◆ Problem description: Search the listing for the string "left" and copy every line that contains it.

◆ Supplied information:
┏━━
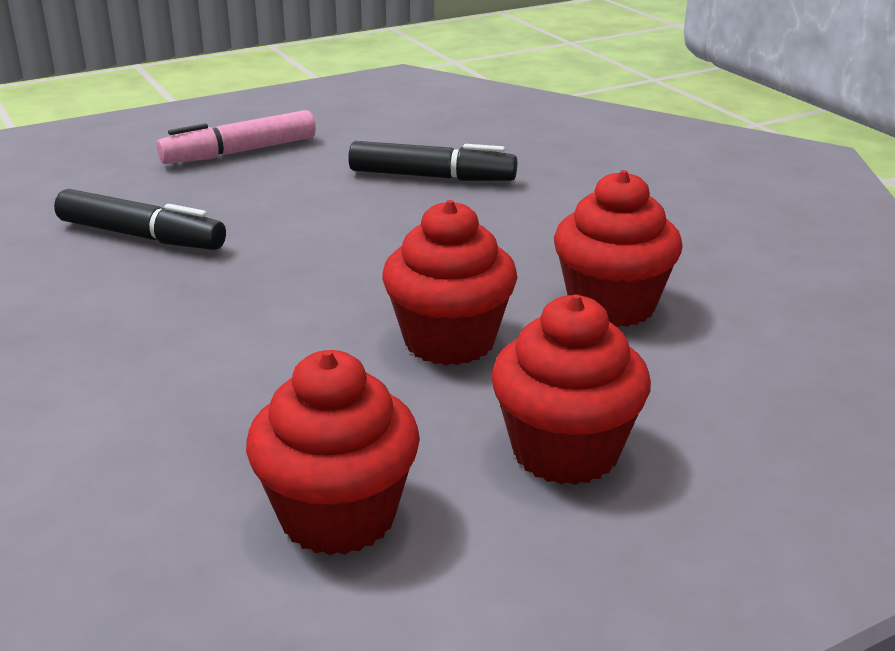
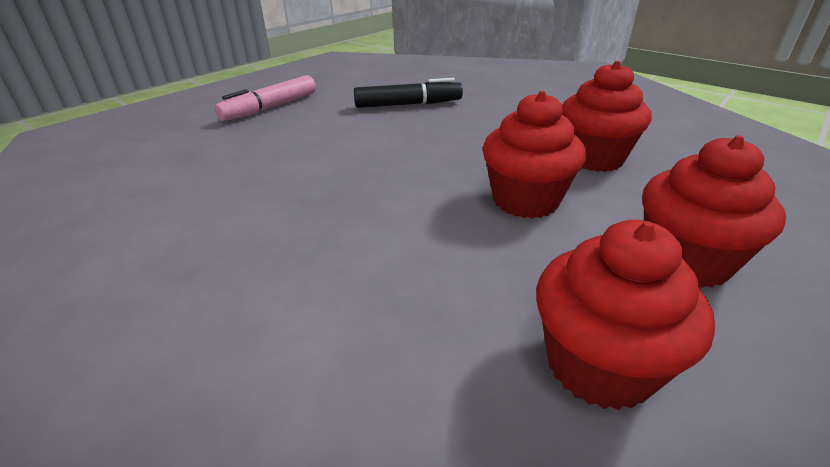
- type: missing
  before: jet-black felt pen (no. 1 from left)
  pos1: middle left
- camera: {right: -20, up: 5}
┗━━
┏━━
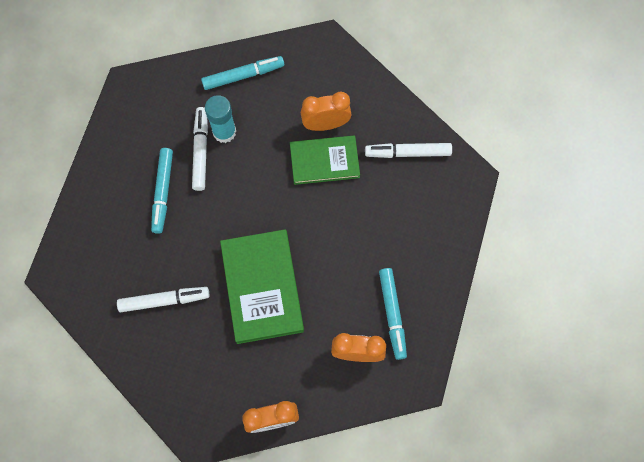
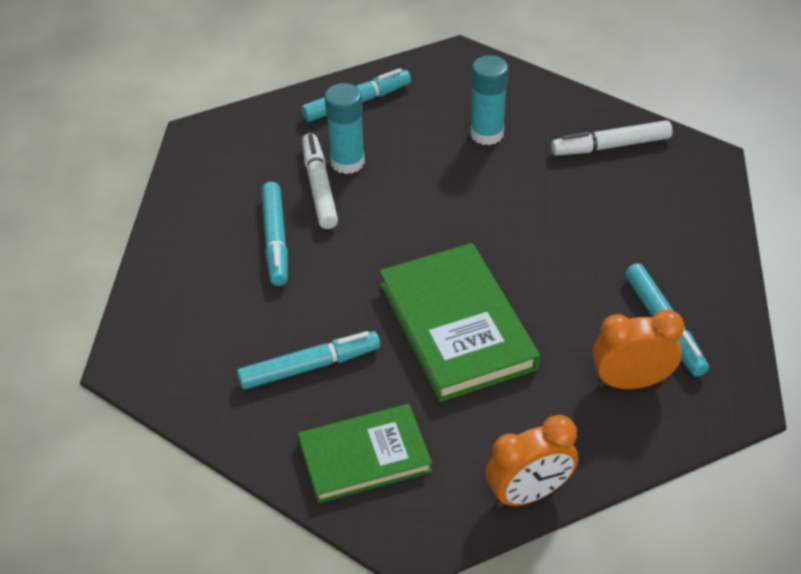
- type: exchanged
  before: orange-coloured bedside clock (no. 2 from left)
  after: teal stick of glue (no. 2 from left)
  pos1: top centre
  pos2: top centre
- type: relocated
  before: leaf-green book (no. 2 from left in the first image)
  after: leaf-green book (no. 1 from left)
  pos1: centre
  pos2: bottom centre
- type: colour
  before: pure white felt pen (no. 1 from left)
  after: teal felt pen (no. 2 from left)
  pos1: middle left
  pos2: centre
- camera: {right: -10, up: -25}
┗━━
◆ Answer area:
  before: jet-black felt pen (no. 1 from left)
  pos1: middle left
  before: orange-coloured bedside clock (no. 2 from left)
  after: teal stick of glue (no. 2 from left)
  before: leaf-green book (no. 2 from left in the first image)
  after: leaf-green book (no. 1 from left)
  before: pure white felt pen (no. 1 from left)
  after: teal felt pen (no. 2 from left)
  pos1: middle left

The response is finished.